§ **What the task requires**: Copy all lines containing the string "brown" from the records below.
Material provided START
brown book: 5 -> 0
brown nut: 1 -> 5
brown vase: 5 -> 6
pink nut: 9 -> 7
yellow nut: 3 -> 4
Material provided END
§ **Task response**:
brown book: 5 -> 0
brown nut: 1 -> 5
brown vase: 5 -> 6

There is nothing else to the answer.